§ REQUIREMENT
Give back exactly the lines from the one that includes "yellow brick H6:J6" to the last line below, both included, and no further lines.

§ RECORDED INFORMATION
-------

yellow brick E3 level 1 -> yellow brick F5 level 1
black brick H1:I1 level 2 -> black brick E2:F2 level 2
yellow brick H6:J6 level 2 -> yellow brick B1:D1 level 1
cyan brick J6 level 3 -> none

-------

§ WRITTEN ANSWER
yellow brick H6:J6 level 2 -> yellow brick B1:D1 level 1
cyan brick J6 level 3 -> none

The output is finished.